What this task involves:
Give only the number of lines in the items below that contain the string "trapezoid", where case counts.

Supplied material:
-------

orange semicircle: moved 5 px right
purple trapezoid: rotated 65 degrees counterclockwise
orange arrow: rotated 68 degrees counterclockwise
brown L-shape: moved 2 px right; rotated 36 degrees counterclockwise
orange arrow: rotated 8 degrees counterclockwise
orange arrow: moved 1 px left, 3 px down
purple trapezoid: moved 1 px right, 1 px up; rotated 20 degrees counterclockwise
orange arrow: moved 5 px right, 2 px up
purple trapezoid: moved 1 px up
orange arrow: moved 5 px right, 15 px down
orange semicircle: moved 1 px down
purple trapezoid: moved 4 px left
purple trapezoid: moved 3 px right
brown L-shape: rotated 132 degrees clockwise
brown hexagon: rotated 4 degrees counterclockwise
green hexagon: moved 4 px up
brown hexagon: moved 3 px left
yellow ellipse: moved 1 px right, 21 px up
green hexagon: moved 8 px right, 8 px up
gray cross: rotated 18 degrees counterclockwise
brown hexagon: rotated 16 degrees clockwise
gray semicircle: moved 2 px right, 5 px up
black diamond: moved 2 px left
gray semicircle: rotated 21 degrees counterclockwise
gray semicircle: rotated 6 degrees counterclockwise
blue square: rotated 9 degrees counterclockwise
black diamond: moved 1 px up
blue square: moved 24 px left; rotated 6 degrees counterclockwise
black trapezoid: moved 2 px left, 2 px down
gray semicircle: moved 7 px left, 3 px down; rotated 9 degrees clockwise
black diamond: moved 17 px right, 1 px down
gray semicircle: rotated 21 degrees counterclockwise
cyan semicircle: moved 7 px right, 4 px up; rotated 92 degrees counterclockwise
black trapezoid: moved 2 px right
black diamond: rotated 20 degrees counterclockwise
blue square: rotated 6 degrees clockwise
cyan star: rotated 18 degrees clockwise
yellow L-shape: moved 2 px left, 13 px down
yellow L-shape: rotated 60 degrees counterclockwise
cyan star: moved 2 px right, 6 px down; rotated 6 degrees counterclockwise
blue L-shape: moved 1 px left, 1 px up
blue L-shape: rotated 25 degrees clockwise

-------

Written response:
7